◆ What needs to be done ◆
If the records below hold pictures, omit them, and print exactly the lines from the first line through the line containing "orange brush: [693,210,779,235]", inclusive.

◆ Material for the task ◆
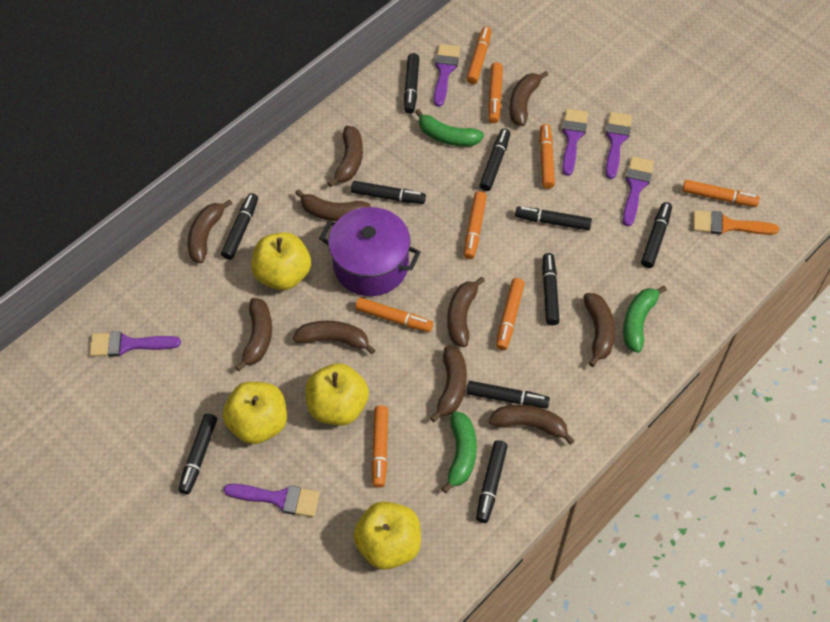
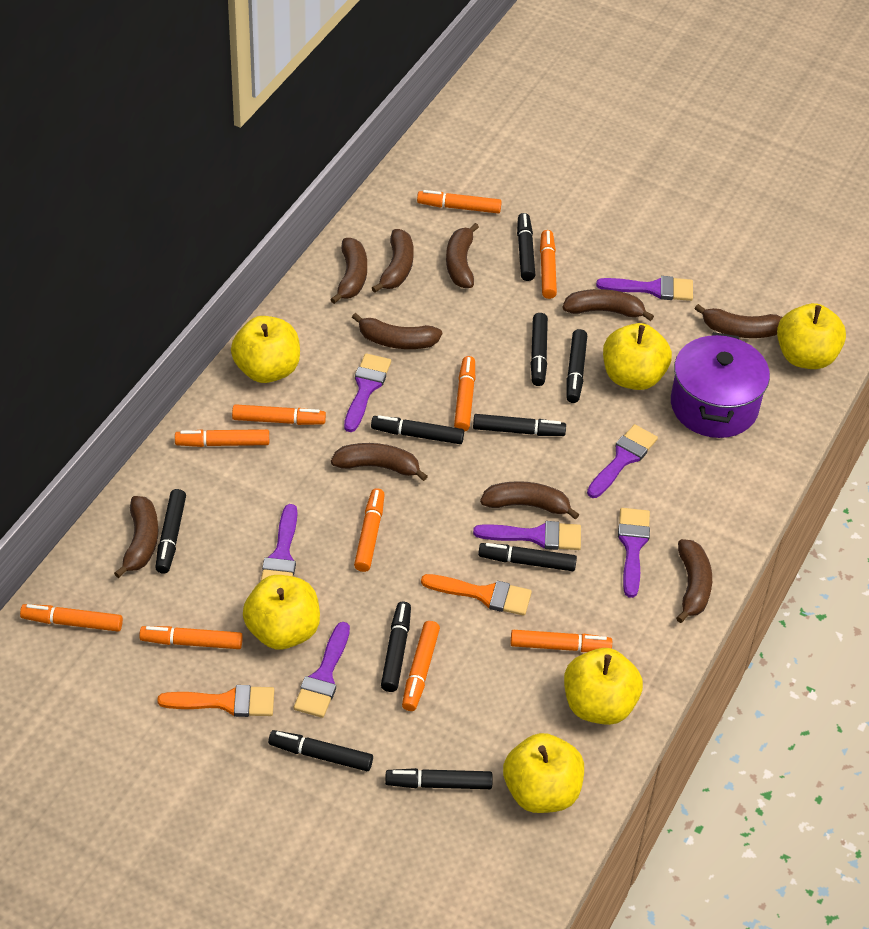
green banana: [415,109,484,146] [442,411,477,493] [623,286,667,353] = 3 -> none = 0
orange brush: [693,210,779,235] = 1 -> [157,685,274,717] [421,574,532,616] = 2
orange marker: [355,298,433,332] [371,406,388,488] [464,191,487,259] [466,26,492,84] [488,62,503,123] [496,278,525,350] [539,124,555,189] [682,180,760,207] = 8 -> [20,604,123,632] [139,626,243,649] [175,429,269,447] [232,404,326,425] [354,488,385,572] [402,621,440,711] [417,190,502,214] [454,356,475,432] [511,630,612,652] [540,230,557,299] = 10
purple brush: [90,331,181,357] [224,484,320,517] [434,44,460,107] [562,109,588,176] [605,112,632,179] [623,156,654,226] = 6 -> [261,504,297,580] [294,622,350,718] [344,353,391,432] [473,521,581,550] [587,424,658,498] [596,276,693,301] [618,508,650,598] = 7
yellow apple: [223,381,287,444] [251,232,311,290] [305,363,369,426] [353,501,421,570] = 4 -> [231,316,300,383] [243,575,320,650] [503,733,584,813] [564,648,643,725] [603,323,672,390] [777,303,846,369] = 6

◆ Result ◆
green banana: [415,109,484,146] [442,411,477,493] [623,286,667,353] = 3 -> none = 0
orange brush: [693,210,779,235] = 1 -> [157,685,274,717] [421,574,532,616] = 2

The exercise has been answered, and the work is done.